Description of the task - Copy all lines containing the string "none" from the records below.
BEGIN Material for the task
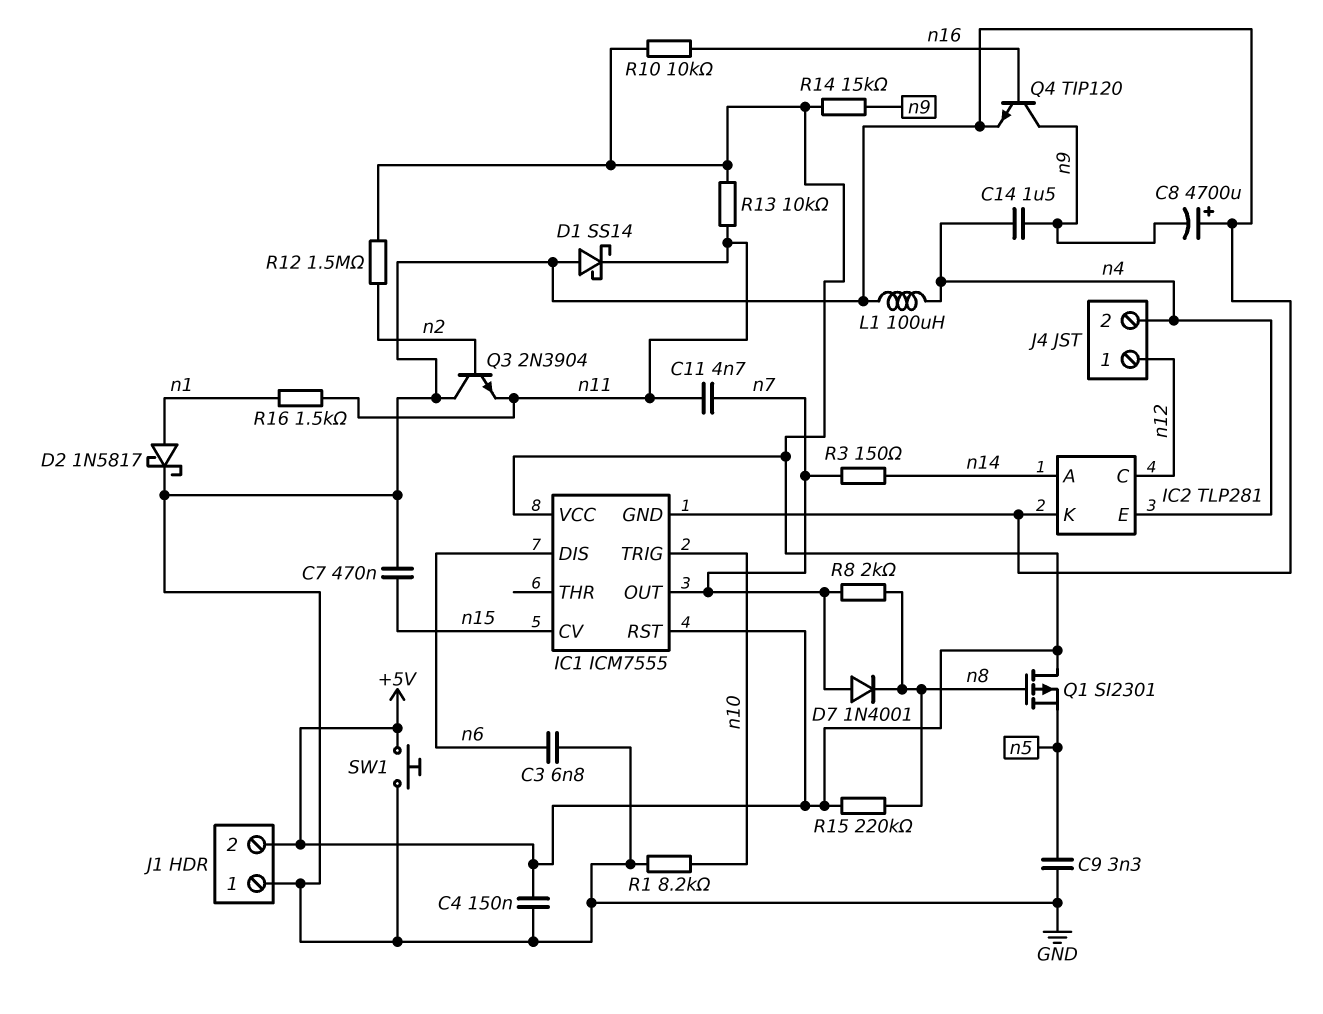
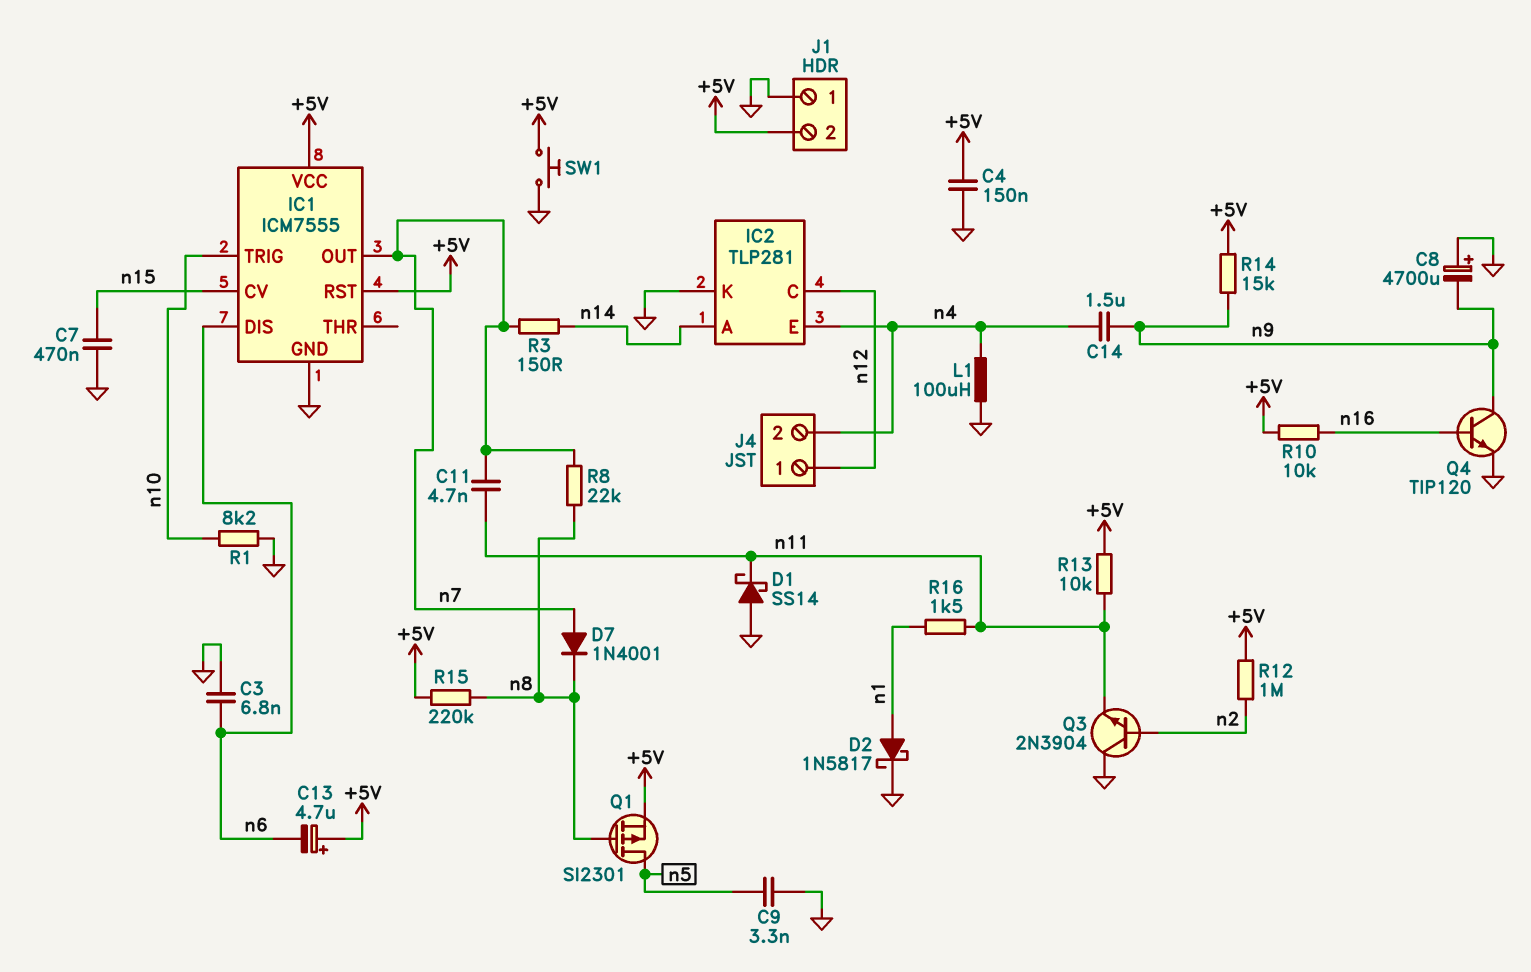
C13: none -> 4.7uF (plus +5V, minus n6)
Q1: PMOS SI2301 (G n8, D +5V, S n5) -> PMOS SI2301 (G n8, D n5, S +5V)
R8: 2k (n7, n8) -> 22k (n7, n8)
R12: 1.5M (+5V, n2) -> 1M (+5V, n2)

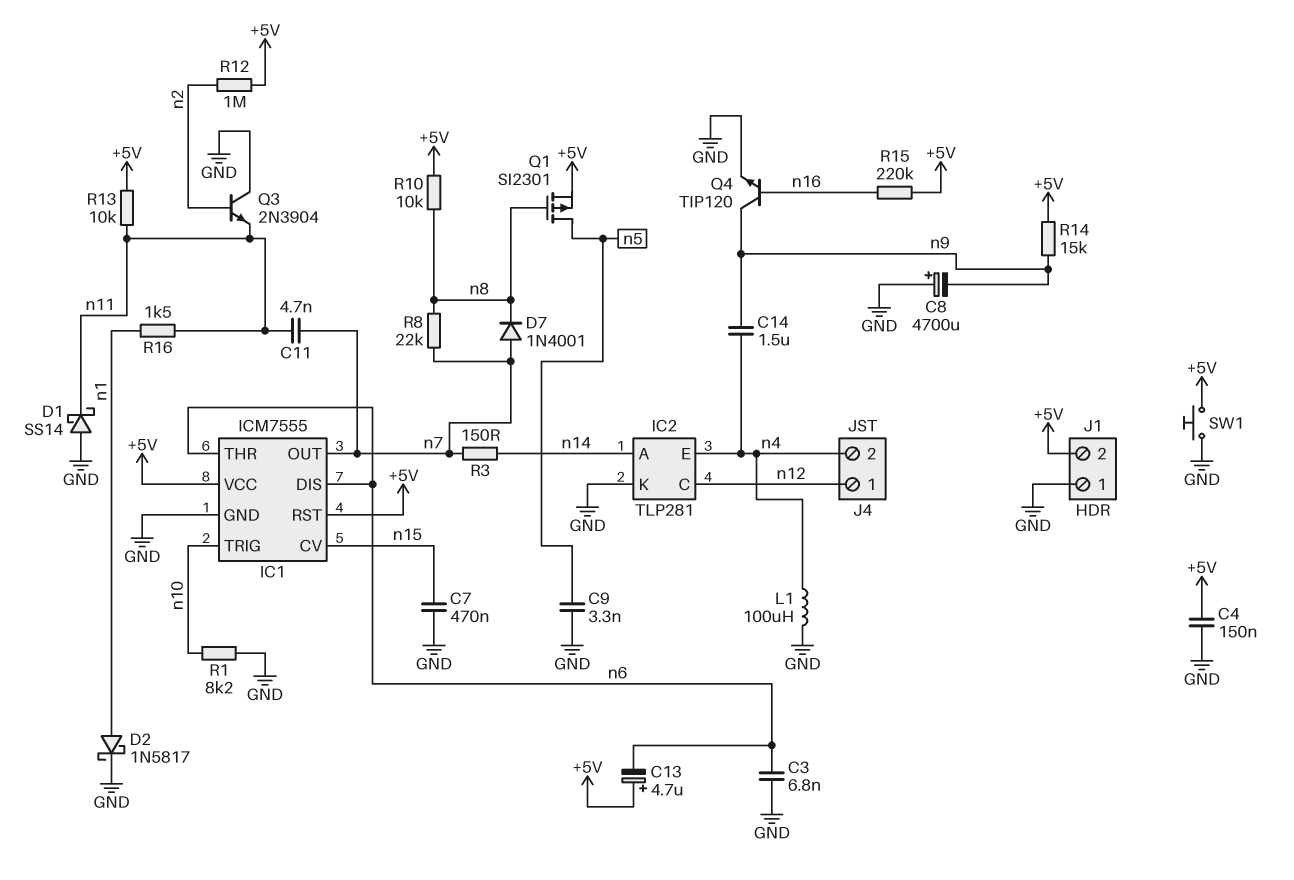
IC1 pin THR: none -> n6
R10: 10k (+5V, n16) -> 10k (+5V, n8)
R15: 220k (+5V, n8) -> 220k (+5V, n16)

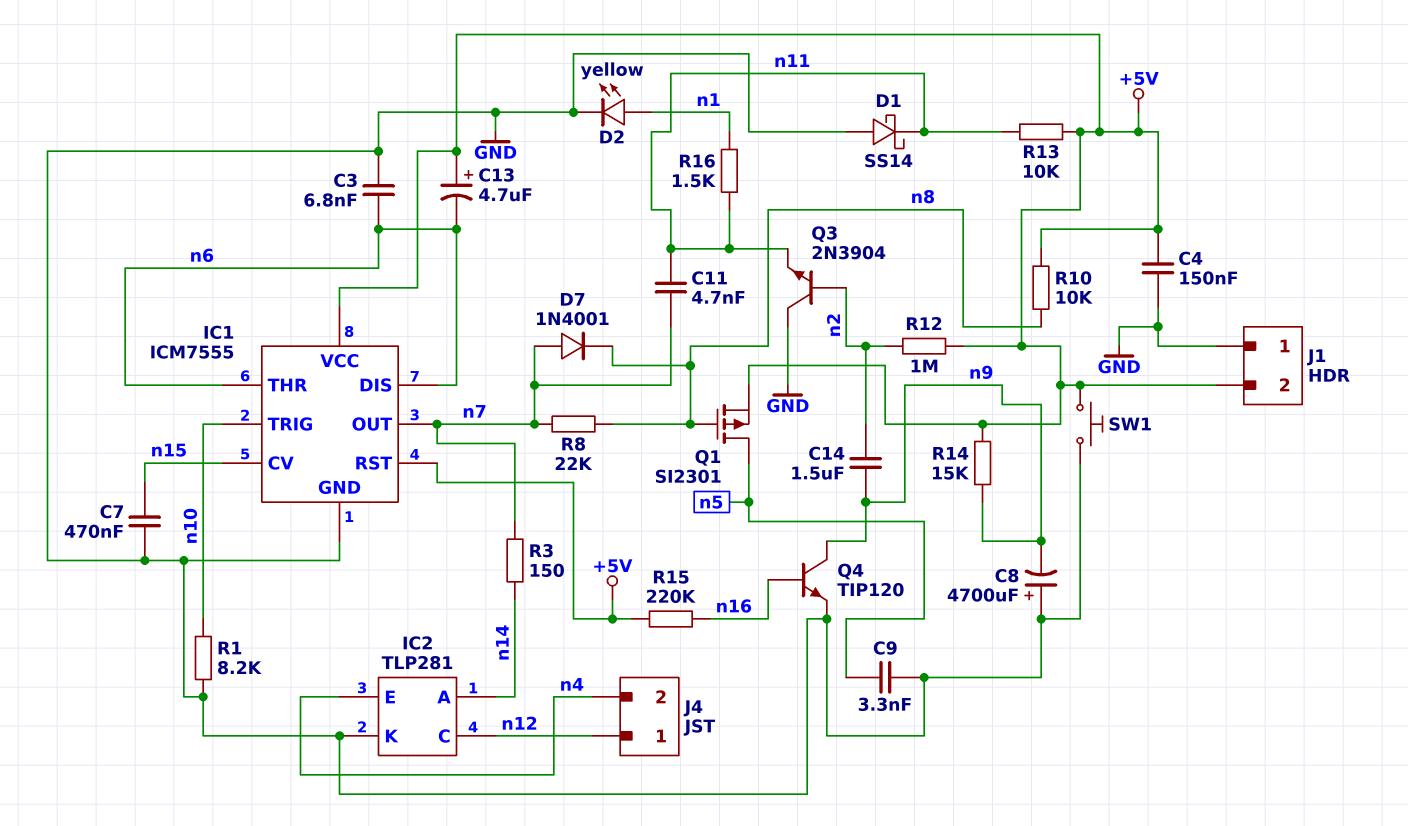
C14: 1.5uF (n4, n9) -> 1.5uF (n2, n9)
D2: schottky 1N5817 (A n1, K GND) -> LED yellow (A n1, K GND)
L1: 100uH (GND, n4) -> none

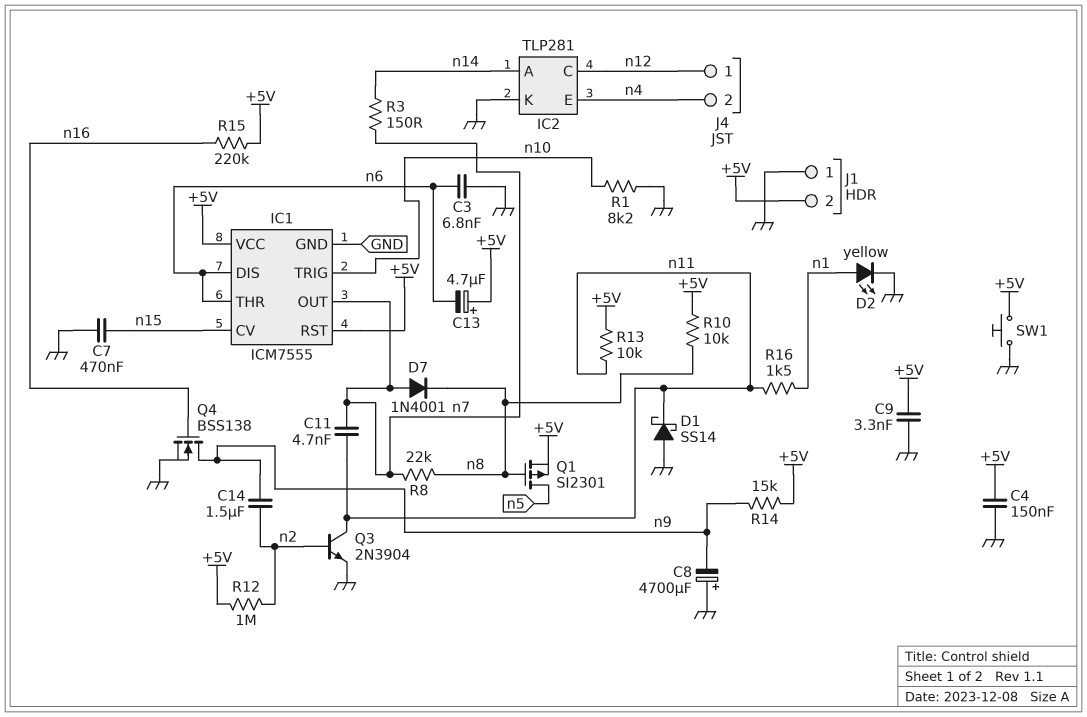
C9: 3.3nF (GND, n5) -> 3.3nF (+5V, GND)
Q3: NPN 2N3904 (B n2, C GND, E n11) -> NPN 2N3904 (B n2, C n11, E GND)
Q4: NPN TIP120 (B n16, C n9, E GND) -> NMOS BSS138 (G n16, D n9, S GND)

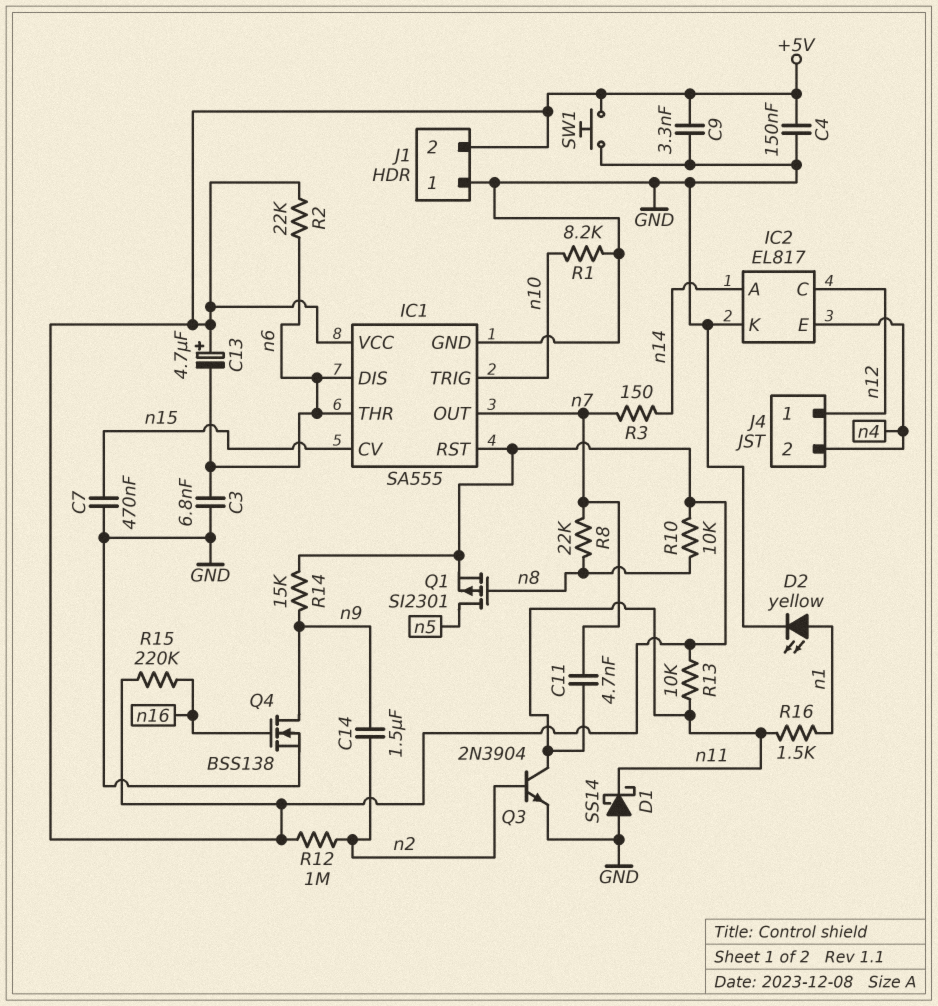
C8: 4700uF (plus GND, minus n9) -> none
D7: diode 1N4001 (A n7, K n8) -> none
IC1: ICM7555 -> SA555
IC2: TLP281 -> EL817
R2: none -> 22k (+5V, n6)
END Material for the task
Completed exercise -
C13: none -> 4.7uF (plus +5V, minus n6)
IC1 pin THR: none -> n6
L1: 100uH (GND, n4) -> none
C8: 4700uF (plus GND, minus n9) -> none
D7: diode 1N4001 (A n7, K n8) -> none
R2: none -> 22k (+5V, n6)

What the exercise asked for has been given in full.